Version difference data
* * *
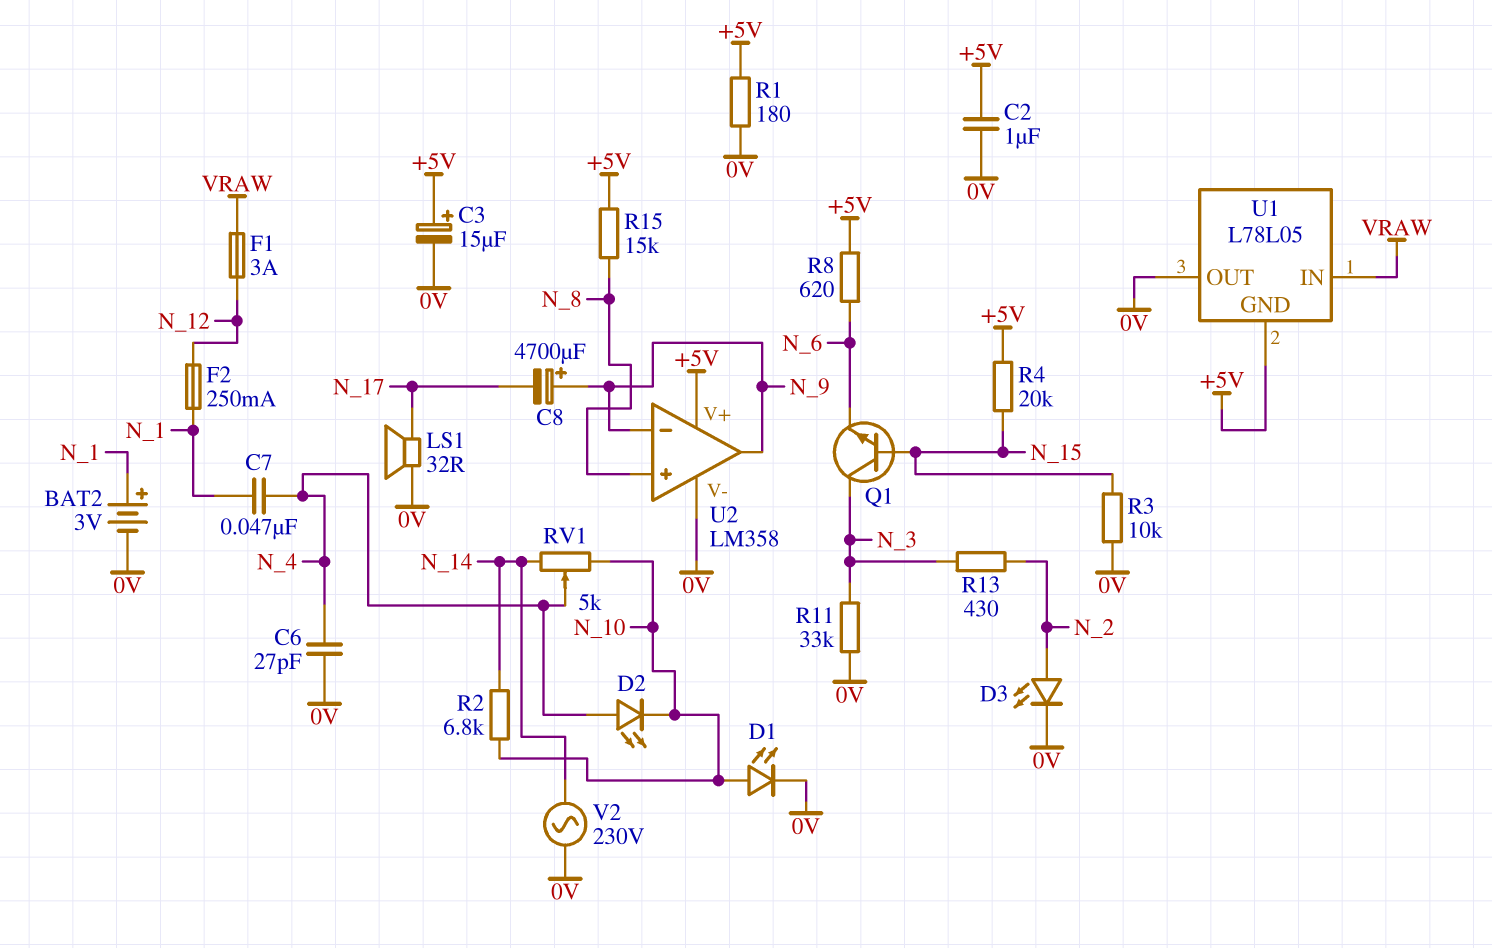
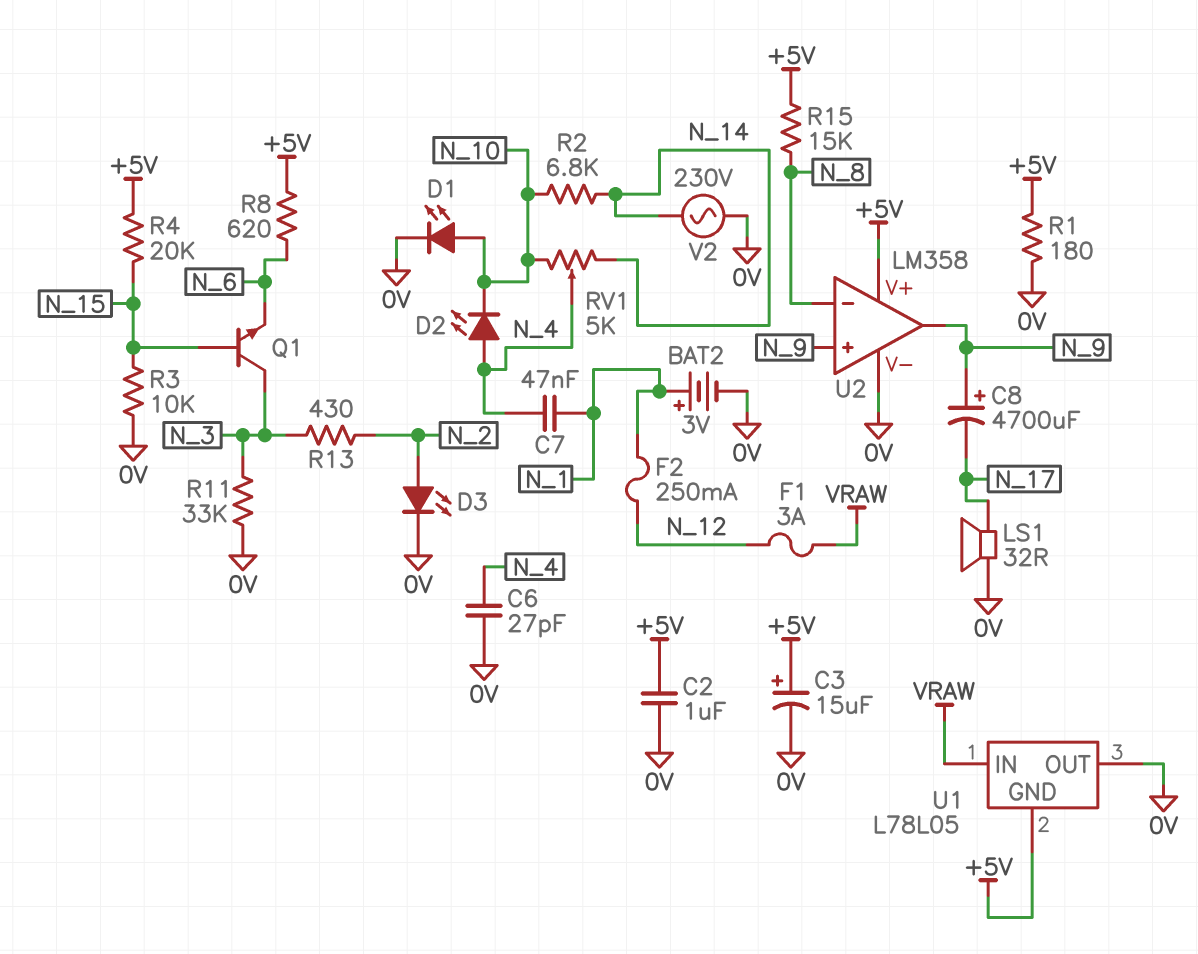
U2 pin in+: N_8 -> N_9
U2 pin in-: N_9 -> N_8

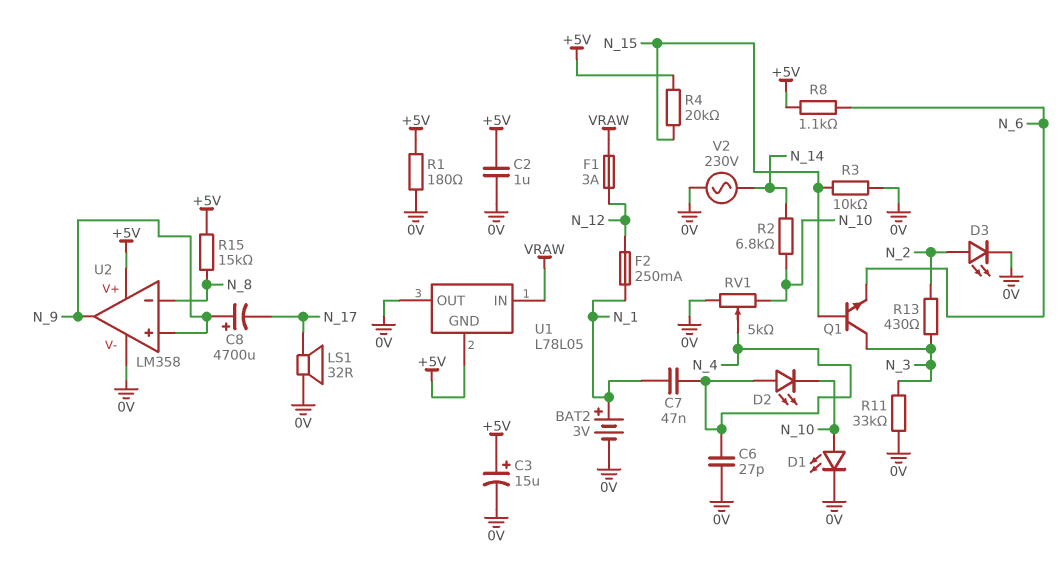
R8: 620 (+5V, N_6) -> 1.1k (+5V, N_6)
RV1: 5k (N_10, N_14, wiper N_4) -> 5k (0V, N_10, wiper N_4)

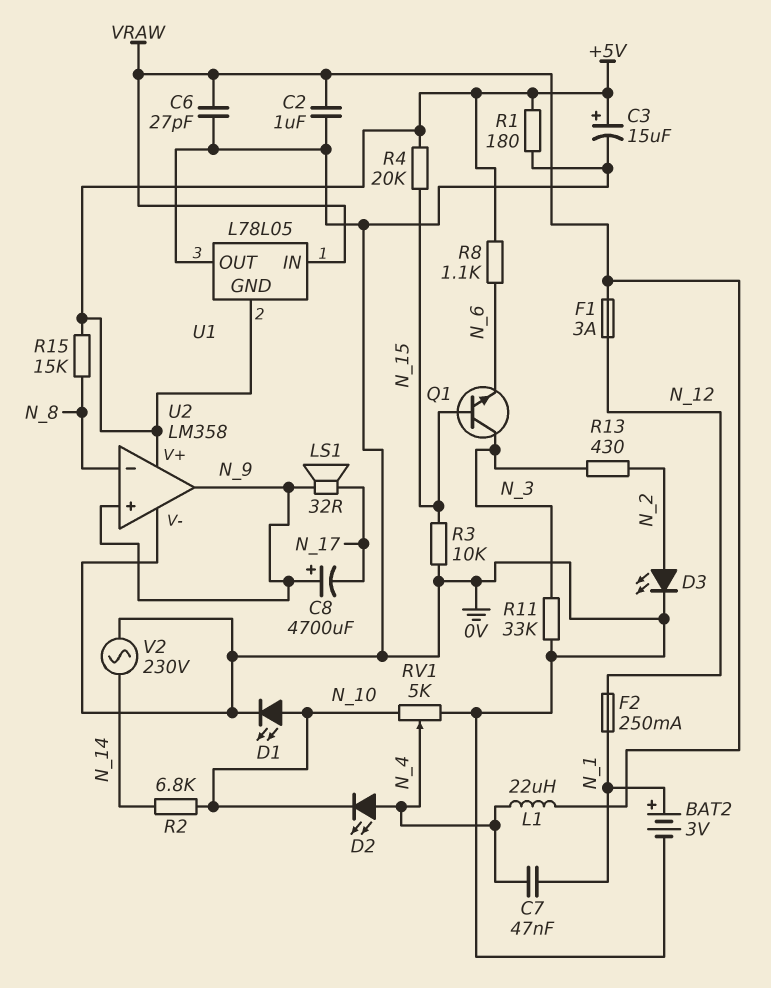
C2: 1uF (+5V, 0V) -> 1uF (0V, VRAW)
C6: 27pF (0V, N_4) -> 27pF (0V, VRAW)
L1: none -> 22uH (N_4, VRAW)
LS1: speaker 32R (0V, N_17) -> speaker 32R (N_9, N_17)

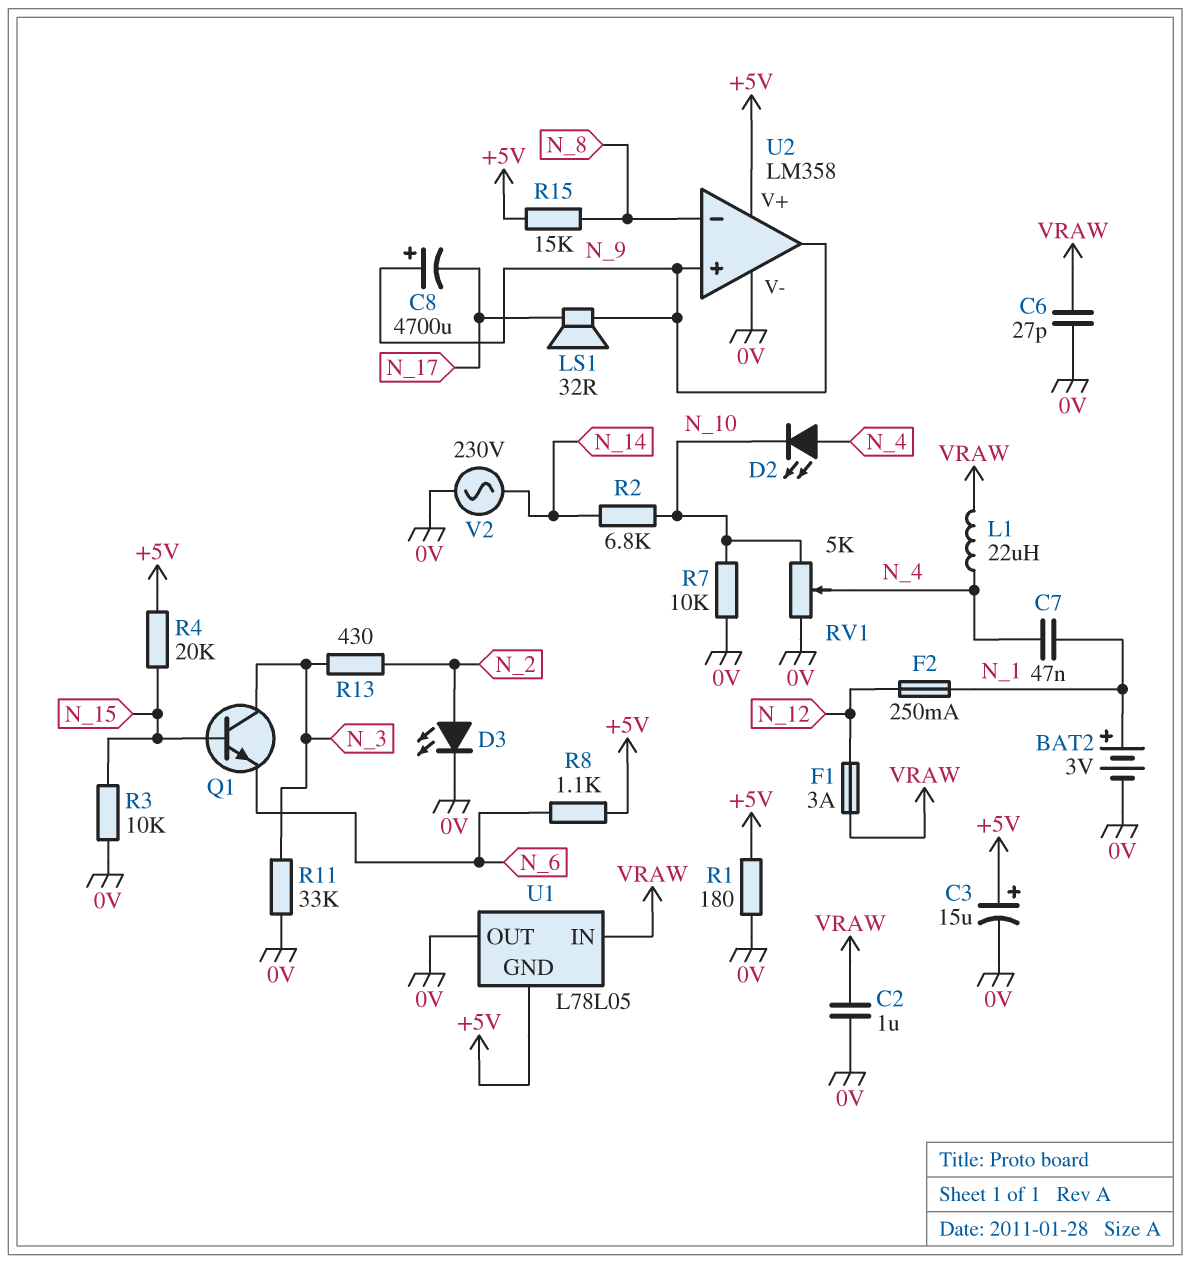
D1: LED (A N_10, K 0V) -> none
R7: none -> 10k (0V, N_10)

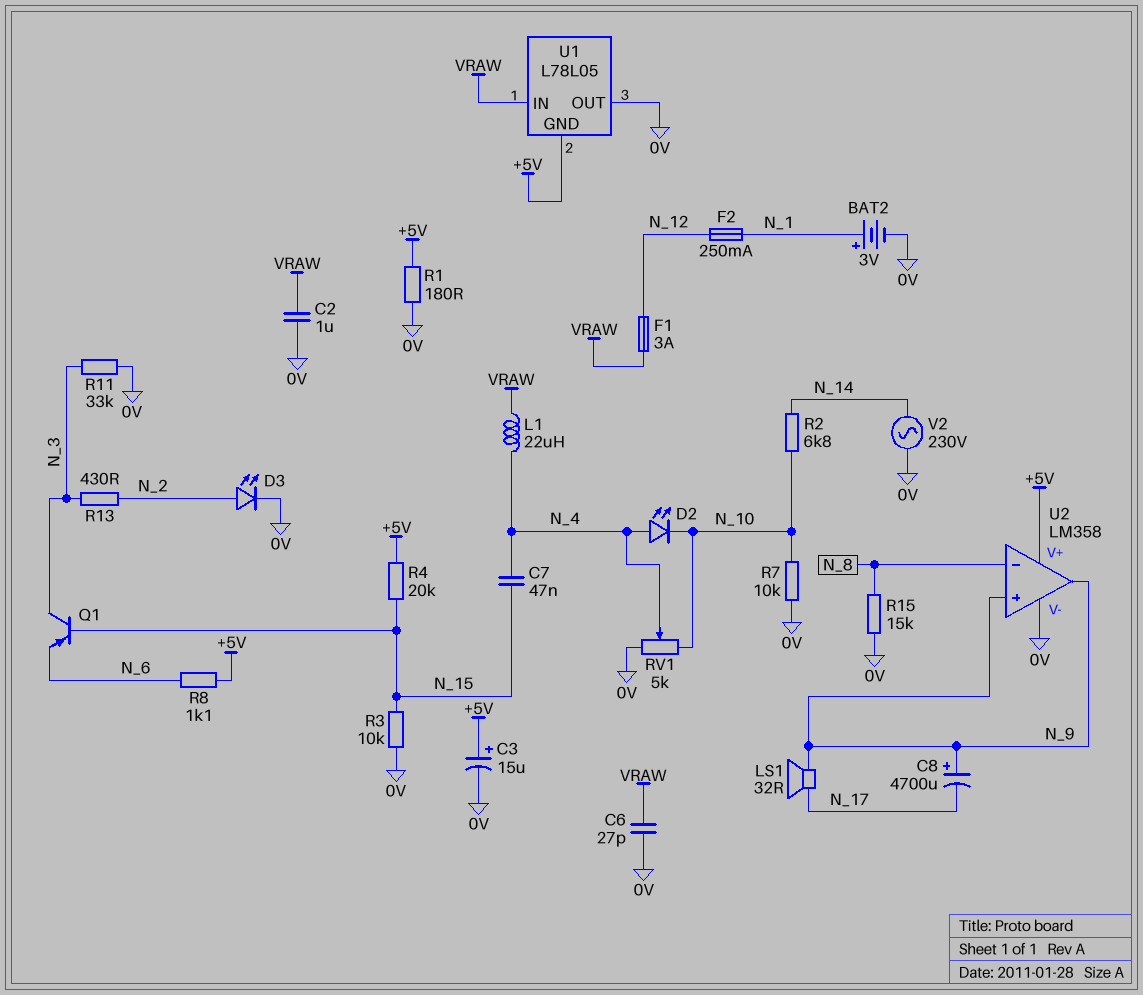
C7: 47nF (N_1, N_4) -> 47nF (N_4, N_15)
Q1: NPN (B N_15, C N_3, E N_6) -> PNP (B N_15, C N_3, E N_6)
R15: 15k (+5V, N_8) -> 15k (0V, N_8)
* * *
The expected output is every record above, copied exactly, without pictures.

SOLUTION FOR THIS PROBLEM:
U2 pin in+: N_8 -> N_9
U2 pin in-: N_9 -> N_8

R8: 620 (+5V, N_6) -> 1.1k (+5V, N_6)
RV1: 5k (N_10, N_14, wiper N_4) -> 5k (0V, N_10, wiper N_4)

C2: 1uF (+5V, 0V) -> 1uF (0V, VRAW)
C6: 27pF (0V, N_4) -> 27pF (0V, VRAW)
L1: none -> 22uH (N_4, VRAW)
LS1: speaker 32R (0V, N_17) -> speaker 32R (N_9, N_17)

D1: LED (A N_10, K 0V) -> none
R7: none -> 10k (0V, N_10)

C7: 47nF (N_1, N_4) -> 47nF (N_4, N_15)
Q1: NPN (B N_15, C N_3, E N_6) -> PNP (B N_15, C N_3, E N_6)
R15: 15k (+5V, N_8) -> 15k (0V, N_8)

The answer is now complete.